→ Task instructions:
Search the records below for "notebook" and copy every line it turns up in.

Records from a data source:
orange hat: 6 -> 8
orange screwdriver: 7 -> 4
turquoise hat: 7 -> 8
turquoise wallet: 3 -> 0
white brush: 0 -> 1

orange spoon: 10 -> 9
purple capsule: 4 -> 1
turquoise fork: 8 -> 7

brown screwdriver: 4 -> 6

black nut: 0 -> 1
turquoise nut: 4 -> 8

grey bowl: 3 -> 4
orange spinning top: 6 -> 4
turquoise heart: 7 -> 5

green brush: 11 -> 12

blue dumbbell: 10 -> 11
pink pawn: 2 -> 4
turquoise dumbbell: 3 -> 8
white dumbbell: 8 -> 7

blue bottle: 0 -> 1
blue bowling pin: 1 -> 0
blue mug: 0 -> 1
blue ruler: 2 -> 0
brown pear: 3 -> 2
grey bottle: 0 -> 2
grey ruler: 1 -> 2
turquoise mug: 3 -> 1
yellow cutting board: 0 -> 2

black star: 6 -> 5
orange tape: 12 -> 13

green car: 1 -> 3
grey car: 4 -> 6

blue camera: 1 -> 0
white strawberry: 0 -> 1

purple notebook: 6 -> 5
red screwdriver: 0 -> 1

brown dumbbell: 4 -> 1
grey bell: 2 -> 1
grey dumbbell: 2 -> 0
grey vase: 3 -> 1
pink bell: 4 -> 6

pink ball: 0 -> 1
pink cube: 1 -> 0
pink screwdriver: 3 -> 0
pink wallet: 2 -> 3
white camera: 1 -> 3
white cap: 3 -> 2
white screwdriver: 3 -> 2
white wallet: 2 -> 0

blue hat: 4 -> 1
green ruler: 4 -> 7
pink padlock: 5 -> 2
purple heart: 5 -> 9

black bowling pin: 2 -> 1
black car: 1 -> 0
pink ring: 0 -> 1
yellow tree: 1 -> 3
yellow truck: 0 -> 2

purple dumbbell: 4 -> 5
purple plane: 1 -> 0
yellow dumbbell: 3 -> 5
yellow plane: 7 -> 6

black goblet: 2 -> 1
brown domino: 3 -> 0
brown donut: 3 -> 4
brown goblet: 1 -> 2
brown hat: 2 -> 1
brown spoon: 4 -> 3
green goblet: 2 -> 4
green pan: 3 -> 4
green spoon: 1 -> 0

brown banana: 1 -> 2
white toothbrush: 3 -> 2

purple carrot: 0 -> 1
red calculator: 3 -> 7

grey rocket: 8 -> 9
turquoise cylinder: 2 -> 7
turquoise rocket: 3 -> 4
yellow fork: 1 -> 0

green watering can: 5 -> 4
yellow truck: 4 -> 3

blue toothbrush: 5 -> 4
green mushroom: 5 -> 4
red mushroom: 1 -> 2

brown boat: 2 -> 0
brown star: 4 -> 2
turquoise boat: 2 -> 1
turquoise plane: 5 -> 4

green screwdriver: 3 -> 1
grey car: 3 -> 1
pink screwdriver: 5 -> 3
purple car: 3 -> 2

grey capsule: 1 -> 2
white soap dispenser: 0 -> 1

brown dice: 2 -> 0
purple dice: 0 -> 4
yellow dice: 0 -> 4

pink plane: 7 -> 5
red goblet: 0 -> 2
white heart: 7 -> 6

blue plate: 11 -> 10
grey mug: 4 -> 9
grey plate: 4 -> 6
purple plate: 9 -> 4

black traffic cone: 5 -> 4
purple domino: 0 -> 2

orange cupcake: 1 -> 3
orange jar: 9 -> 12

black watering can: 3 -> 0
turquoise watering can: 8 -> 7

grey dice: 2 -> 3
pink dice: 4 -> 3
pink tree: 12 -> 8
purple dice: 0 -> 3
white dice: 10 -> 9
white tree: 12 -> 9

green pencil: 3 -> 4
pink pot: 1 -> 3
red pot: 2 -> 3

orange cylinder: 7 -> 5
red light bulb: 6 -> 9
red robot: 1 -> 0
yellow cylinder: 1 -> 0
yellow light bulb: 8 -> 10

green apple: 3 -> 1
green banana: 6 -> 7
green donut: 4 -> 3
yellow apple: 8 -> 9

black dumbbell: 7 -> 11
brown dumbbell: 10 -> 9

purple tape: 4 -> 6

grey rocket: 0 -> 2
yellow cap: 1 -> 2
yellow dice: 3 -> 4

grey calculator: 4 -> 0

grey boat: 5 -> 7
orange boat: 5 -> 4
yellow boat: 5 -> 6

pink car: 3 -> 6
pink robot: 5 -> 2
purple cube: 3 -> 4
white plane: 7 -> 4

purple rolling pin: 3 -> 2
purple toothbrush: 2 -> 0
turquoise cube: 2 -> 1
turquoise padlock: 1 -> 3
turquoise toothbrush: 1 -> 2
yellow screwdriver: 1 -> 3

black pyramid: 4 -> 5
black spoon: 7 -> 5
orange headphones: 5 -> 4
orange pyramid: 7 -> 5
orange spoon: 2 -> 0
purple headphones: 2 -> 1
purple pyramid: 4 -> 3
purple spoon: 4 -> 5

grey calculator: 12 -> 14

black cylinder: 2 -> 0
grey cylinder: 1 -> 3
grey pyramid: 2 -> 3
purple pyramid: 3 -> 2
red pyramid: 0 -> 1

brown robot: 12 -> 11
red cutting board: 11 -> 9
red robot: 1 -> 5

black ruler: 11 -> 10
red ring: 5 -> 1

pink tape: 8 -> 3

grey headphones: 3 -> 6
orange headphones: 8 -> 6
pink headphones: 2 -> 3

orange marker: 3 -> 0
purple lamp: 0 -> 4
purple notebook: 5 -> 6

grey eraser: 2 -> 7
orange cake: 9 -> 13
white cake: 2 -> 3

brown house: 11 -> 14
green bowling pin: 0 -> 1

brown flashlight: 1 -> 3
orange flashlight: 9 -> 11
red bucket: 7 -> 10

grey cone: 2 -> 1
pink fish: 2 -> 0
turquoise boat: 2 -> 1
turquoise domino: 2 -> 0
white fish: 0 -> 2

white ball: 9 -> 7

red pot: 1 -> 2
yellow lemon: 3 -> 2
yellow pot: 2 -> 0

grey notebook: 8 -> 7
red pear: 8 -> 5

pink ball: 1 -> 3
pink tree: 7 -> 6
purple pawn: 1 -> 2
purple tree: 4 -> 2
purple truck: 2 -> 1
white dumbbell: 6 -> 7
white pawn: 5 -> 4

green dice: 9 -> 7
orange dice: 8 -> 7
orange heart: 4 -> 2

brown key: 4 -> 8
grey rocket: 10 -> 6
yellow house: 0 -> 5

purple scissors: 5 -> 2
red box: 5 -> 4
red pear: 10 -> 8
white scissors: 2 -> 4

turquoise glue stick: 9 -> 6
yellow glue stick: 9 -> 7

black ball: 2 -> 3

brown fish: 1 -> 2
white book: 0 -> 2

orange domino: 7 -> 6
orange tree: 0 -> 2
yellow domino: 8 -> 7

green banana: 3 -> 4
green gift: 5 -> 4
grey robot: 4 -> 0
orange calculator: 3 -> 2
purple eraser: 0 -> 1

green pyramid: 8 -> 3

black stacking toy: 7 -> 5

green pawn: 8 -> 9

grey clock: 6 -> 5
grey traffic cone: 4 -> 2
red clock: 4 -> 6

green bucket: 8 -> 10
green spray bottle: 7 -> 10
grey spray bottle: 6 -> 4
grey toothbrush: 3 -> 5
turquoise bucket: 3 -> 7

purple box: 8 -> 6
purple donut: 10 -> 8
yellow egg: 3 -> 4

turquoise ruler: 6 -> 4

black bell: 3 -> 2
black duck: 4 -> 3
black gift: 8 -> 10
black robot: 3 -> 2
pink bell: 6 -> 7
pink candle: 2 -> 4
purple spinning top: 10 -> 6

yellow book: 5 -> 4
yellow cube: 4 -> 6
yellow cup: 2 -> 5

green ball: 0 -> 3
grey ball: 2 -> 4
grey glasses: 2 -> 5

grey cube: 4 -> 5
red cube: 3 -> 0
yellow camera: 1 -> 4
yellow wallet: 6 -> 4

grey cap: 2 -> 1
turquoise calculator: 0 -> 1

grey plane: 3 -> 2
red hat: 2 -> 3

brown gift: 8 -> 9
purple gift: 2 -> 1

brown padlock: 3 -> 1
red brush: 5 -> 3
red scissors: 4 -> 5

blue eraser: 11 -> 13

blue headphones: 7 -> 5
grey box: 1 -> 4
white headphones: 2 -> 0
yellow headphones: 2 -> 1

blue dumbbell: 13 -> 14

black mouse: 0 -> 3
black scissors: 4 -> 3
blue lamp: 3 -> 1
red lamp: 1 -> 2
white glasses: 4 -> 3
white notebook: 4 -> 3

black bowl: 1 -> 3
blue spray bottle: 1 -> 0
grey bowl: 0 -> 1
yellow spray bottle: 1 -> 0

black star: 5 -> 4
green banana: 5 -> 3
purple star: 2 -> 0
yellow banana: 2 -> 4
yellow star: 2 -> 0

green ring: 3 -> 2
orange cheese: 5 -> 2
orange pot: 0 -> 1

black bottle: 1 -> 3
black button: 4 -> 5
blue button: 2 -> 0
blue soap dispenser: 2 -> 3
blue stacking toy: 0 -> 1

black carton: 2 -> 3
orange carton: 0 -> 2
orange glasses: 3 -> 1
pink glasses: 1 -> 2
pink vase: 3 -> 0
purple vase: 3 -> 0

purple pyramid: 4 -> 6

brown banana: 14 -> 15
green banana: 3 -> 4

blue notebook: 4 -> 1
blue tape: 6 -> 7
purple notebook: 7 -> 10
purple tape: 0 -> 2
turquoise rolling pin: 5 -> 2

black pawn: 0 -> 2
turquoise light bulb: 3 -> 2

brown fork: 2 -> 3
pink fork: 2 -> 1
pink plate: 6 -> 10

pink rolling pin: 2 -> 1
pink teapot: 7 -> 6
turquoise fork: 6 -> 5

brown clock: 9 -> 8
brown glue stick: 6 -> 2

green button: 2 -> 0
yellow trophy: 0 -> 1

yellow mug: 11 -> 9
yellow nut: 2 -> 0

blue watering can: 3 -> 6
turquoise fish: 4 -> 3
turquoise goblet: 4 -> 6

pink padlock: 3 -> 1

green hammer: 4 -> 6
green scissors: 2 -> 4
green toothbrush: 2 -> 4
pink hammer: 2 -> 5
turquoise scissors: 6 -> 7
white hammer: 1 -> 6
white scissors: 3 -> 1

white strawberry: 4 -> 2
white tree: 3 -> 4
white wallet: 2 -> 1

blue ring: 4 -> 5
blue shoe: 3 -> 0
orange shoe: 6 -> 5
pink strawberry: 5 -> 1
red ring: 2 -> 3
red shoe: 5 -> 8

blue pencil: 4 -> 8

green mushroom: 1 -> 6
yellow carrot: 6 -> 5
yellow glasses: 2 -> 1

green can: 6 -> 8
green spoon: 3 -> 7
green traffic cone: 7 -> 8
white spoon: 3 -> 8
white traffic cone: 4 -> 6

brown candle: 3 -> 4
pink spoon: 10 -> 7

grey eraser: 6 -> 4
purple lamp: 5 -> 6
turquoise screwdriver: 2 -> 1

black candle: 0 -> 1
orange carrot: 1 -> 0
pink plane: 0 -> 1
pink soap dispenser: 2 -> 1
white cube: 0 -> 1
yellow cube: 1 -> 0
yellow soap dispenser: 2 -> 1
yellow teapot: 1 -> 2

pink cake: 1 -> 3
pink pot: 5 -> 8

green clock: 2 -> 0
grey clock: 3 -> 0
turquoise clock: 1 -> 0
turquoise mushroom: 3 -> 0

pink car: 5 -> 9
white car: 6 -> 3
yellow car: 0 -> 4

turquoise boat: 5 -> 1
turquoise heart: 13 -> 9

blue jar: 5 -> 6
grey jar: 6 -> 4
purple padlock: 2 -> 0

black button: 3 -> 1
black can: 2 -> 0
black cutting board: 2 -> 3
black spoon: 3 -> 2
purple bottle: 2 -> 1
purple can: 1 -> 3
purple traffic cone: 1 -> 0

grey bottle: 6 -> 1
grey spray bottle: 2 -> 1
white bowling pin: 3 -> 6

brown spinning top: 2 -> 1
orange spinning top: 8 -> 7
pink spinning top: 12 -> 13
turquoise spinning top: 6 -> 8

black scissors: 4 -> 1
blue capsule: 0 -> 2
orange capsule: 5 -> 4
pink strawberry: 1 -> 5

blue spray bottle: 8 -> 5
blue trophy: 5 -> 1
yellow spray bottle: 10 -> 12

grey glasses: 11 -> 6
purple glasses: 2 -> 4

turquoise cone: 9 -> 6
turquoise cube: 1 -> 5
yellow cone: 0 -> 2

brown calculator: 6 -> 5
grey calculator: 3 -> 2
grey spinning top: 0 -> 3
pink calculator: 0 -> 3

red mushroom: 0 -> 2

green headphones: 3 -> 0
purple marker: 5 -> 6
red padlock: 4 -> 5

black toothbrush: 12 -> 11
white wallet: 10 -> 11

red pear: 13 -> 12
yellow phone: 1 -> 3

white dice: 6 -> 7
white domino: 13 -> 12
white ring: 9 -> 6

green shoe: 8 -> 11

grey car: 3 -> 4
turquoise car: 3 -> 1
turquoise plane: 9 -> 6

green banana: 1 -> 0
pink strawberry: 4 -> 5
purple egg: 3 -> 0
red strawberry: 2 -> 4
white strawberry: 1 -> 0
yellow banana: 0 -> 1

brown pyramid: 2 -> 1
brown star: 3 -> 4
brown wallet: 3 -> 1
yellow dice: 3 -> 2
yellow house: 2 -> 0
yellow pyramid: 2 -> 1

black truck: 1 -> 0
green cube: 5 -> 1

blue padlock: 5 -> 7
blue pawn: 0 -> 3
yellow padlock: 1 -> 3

→ Answer for this exercise:
purple notebook: 6 -> 5
purple notebook: 5 -> 6
grey notebook: 8 -> 7
white notebook: 4 -> 3
blue notebook: 4 -> 1
purple notebook: 7 -> 10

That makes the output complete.